++++ Extracted records ++++

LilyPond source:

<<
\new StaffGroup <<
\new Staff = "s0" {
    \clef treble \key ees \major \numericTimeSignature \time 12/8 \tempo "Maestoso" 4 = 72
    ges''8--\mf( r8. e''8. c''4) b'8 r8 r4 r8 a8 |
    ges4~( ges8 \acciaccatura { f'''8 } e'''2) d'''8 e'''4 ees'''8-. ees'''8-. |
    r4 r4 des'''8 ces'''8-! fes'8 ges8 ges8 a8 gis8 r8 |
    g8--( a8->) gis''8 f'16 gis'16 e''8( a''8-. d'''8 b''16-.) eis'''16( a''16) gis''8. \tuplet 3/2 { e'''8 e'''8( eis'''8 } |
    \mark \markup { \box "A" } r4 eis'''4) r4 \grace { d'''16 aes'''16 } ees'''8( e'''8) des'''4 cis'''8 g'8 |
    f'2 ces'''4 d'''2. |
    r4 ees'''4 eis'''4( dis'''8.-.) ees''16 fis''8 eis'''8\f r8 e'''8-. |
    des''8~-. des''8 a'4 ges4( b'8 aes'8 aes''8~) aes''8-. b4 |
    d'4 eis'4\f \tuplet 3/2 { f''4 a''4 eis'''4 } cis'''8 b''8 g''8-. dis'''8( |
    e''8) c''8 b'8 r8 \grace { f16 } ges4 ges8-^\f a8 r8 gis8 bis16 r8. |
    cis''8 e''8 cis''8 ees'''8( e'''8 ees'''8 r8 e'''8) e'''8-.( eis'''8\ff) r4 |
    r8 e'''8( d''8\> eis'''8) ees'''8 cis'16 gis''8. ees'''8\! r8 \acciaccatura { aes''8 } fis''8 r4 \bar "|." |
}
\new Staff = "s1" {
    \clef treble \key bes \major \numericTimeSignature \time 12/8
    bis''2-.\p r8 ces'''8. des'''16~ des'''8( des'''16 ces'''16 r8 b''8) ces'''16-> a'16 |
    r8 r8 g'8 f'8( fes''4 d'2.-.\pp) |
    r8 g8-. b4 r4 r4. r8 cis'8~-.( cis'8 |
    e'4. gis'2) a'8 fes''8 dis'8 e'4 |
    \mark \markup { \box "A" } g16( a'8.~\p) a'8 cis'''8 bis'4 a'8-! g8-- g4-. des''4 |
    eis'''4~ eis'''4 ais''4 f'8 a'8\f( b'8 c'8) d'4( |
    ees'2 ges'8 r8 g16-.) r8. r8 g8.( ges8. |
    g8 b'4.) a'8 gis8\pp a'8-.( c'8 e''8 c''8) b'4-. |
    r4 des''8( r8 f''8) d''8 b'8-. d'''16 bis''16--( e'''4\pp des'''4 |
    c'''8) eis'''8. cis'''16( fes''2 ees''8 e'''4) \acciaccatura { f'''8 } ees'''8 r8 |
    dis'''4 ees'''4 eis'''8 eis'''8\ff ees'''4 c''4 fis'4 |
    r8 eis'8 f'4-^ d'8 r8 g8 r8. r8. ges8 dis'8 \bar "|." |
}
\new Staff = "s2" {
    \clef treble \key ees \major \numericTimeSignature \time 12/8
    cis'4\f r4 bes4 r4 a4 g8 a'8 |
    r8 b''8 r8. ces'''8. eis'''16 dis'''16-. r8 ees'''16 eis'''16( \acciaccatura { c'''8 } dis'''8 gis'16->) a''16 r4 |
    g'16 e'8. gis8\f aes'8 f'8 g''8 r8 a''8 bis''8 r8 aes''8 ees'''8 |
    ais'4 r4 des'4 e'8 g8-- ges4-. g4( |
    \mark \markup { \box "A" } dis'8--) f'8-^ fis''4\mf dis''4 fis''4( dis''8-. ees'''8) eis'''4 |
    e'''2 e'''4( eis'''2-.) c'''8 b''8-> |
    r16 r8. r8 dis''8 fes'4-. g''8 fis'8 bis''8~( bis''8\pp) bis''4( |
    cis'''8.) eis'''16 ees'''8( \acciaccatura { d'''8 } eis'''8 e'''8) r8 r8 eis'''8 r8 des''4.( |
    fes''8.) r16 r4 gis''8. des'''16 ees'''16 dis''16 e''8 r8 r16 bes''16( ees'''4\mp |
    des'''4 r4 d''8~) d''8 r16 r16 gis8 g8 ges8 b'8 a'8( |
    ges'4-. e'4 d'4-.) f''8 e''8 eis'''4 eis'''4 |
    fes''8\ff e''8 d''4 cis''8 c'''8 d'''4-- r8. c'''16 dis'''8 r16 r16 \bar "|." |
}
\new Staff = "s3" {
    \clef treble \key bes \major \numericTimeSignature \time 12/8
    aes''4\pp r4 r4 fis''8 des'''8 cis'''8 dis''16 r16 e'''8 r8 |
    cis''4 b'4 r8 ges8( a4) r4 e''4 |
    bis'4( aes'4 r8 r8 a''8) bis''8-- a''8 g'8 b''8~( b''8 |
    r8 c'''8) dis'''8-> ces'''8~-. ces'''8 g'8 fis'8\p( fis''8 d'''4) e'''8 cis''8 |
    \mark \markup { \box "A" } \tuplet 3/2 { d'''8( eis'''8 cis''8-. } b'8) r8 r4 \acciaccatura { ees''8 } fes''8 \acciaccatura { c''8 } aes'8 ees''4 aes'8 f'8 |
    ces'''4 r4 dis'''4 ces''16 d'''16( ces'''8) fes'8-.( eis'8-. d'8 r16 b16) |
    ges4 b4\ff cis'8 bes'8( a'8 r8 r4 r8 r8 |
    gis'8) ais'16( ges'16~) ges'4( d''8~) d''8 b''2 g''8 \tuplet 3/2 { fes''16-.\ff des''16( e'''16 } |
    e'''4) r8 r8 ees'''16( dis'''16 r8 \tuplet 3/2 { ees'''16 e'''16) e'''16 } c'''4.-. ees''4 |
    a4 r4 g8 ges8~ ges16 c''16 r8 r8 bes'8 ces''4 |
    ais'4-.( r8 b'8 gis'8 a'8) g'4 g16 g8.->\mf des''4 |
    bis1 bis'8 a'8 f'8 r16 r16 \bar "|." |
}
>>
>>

++++

Problem statement: Count the lines in the data above that contain the string "grace", treating case as significant, and reply with the number alone.

Response: 2